Recorded information:
⁂

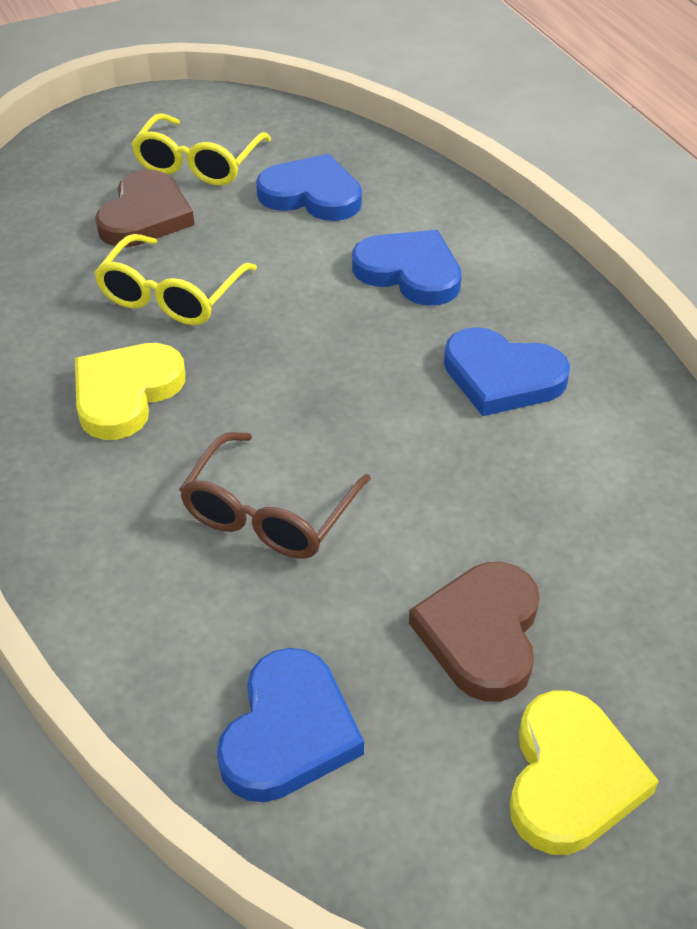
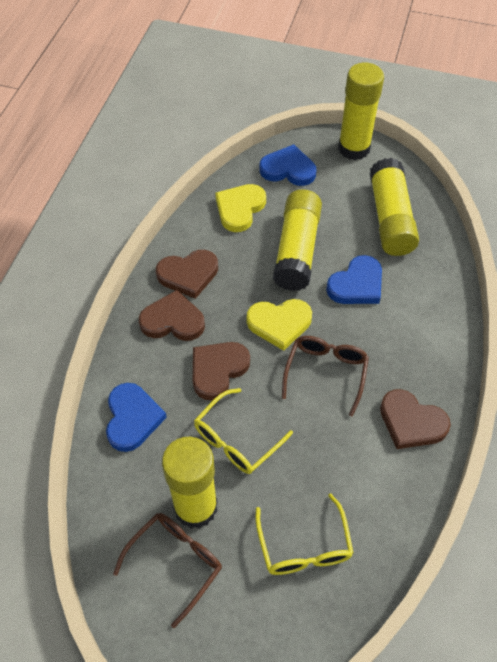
blue heart: 4 -> 3
brown glasses: 1 -> 2
brown heart: 2 -> 4
yellow glue stick: 0 -> 4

⁂

What you need to do: The response has to be an exact copy of all the data, pictures excluded.

Result below:
blue heart: 4 -> 3
brown glasses: 1 -> 2
brown heart: 2 -> 4
yellow glue stick: 0 -> 4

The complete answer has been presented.